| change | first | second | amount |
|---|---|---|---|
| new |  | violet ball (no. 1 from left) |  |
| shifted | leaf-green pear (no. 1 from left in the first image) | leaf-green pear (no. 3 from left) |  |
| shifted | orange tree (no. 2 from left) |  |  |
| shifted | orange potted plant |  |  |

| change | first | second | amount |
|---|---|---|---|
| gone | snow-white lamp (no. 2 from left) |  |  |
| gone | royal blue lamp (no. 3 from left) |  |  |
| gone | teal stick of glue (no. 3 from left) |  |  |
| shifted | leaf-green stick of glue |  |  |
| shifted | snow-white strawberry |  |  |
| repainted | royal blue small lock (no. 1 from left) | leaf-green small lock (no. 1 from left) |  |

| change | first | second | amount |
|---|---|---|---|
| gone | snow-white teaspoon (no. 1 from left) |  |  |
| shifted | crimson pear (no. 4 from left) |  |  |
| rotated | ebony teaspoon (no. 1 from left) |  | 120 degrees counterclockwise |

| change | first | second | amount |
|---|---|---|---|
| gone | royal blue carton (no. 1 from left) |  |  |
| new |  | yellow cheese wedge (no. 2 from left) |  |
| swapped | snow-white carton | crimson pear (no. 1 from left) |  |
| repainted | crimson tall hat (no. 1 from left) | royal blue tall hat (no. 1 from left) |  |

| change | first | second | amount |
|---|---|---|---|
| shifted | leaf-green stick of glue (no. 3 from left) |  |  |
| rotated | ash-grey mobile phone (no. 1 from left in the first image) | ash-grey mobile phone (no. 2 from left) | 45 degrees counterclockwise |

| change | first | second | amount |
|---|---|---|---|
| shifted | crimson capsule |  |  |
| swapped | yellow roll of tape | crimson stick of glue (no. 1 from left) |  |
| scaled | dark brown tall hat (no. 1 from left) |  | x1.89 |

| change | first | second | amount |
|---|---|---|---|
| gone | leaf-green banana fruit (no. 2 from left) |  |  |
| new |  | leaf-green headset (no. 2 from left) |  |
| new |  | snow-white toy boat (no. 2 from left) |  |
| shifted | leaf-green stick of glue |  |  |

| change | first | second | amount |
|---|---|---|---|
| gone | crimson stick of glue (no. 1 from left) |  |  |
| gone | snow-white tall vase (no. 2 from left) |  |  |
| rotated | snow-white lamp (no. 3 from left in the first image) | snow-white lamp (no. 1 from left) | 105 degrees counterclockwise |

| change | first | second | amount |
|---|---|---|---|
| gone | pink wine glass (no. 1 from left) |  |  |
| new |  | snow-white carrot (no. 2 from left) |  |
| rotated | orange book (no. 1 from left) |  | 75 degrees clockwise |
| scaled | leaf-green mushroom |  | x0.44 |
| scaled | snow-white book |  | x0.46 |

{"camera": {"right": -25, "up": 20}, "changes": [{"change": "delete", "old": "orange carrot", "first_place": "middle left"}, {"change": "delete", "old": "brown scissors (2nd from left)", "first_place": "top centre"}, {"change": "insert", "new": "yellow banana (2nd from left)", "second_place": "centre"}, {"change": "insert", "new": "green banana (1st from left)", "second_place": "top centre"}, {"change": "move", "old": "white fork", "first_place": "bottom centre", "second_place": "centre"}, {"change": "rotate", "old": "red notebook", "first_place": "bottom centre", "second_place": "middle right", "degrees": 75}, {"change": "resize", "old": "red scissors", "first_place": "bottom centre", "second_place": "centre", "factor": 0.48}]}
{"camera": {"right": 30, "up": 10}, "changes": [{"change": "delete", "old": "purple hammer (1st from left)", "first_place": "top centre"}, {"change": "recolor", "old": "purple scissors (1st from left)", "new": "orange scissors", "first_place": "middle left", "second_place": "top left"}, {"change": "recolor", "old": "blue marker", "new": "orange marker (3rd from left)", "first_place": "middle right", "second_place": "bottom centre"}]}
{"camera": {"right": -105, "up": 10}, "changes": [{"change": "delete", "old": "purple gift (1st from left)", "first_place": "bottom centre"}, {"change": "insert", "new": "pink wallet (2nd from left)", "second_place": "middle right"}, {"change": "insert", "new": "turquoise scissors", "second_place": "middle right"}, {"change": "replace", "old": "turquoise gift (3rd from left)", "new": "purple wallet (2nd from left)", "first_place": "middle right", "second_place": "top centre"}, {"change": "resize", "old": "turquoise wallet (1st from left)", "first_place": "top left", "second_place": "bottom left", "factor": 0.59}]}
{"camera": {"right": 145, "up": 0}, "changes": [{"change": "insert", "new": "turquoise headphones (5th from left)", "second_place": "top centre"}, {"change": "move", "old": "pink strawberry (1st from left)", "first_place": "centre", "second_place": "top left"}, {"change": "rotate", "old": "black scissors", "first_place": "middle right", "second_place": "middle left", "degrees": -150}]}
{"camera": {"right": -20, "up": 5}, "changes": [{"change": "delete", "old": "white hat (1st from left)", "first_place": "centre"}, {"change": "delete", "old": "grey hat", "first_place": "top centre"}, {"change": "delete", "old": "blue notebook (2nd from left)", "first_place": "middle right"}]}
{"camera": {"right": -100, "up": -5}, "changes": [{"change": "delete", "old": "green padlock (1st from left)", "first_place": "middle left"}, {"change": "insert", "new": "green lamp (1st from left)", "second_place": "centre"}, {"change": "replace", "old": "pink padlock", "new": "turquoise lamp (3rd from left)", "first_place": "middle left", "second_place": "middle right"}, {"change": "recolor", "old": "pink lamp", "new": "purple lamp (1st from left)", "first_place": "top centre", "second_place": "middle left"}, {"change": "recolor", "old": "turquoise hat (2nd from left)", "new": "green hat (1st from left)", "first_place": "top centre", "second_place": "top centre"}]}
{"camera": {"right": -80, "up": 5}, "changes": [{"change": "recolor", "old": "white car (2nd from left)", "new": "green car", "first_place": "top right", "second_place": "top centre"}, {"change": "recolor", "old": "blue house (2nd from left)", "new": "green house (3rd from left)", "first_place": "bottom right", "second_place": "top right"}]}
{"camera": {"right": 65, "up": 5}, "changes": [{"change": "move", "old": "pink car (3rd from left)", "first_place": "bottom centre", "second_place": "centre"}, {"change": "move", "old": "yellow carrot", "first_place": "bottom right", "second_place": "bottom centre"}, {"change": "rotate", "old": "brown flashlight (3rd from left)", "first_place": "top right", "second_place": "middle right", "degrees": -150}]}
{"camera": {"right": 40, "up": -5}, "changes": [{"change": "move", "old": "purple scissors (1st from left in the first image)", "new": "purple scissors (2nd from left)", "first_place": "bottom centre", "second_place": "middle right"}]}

----------

◆ Problem to solve:
Starting from the first line of the records above, retype each line exactly up to and including the one that contains "orange tree (no.", and nothing more.

◆ Reply:
| change | first | second | amount |
|---|---|---|---|
| new |  | violet ball (no. 1 from left) |  |
| shifted | leaf-green pear (no. 1 from left in the first image) | leaf-green pear (no. 3 from left) |  |
| shifted | orange tree (no. 2 from left) |  |  |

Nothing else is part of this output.